(YOUR ASSIGNMENT):
Verbatim output of the lines below is required, with the images omitted.

(DATA SEGMENT):

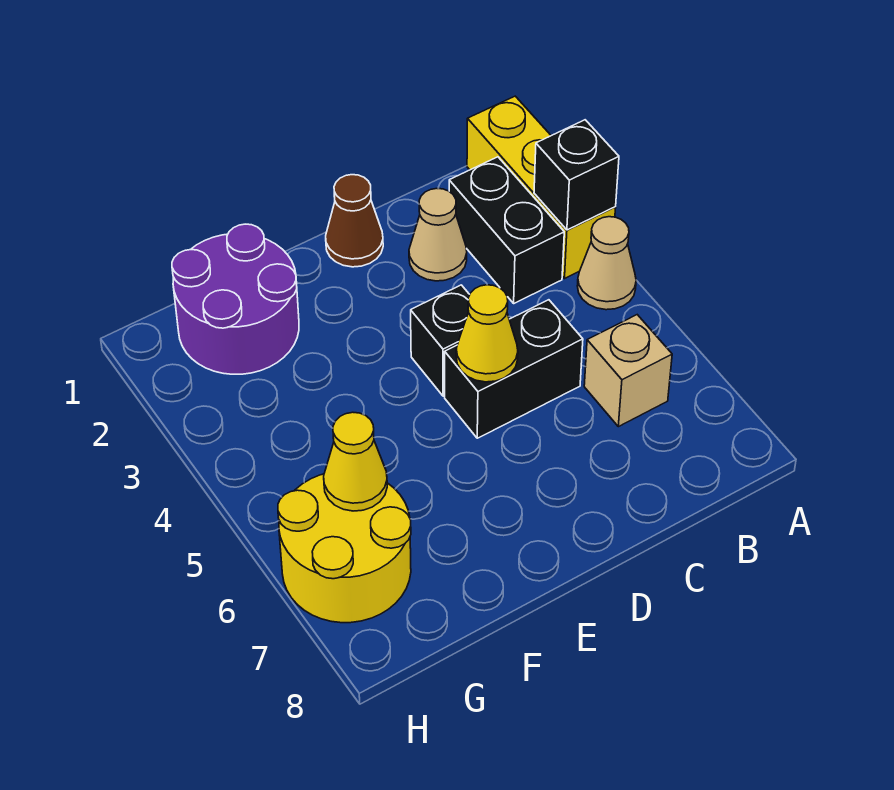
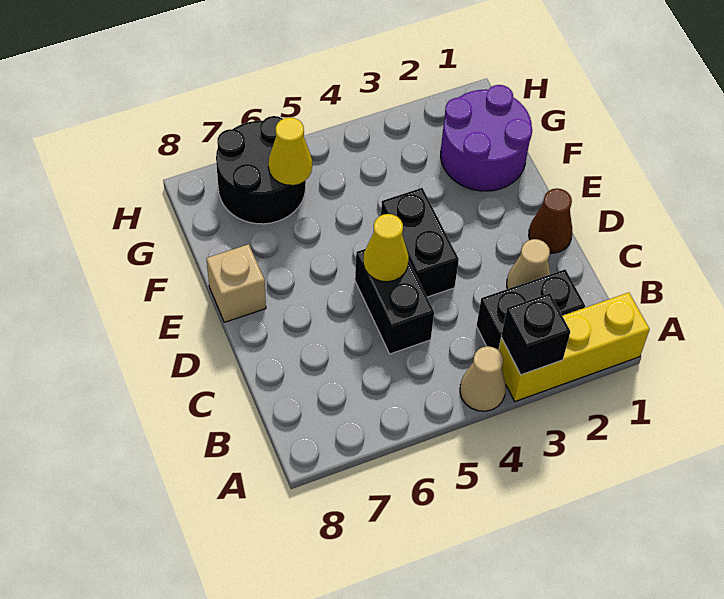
tan brick B6 level 1 -> tan brick E8 level 1
black brick D4 level 1 -> black brick D4:E4 level 1
yellow round brick G6:H7 level 1 -> black round brick G6:H7 level 1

(SOLUTION FOR THIS EXERCISE):
tan brick B6 level 1 -> tan brick E8 level 1
black brick D4 level 1 -> black brick D4:E4 level 1
yellow round brick G6:H7 level 1 -> black round brick G6:H7 level 1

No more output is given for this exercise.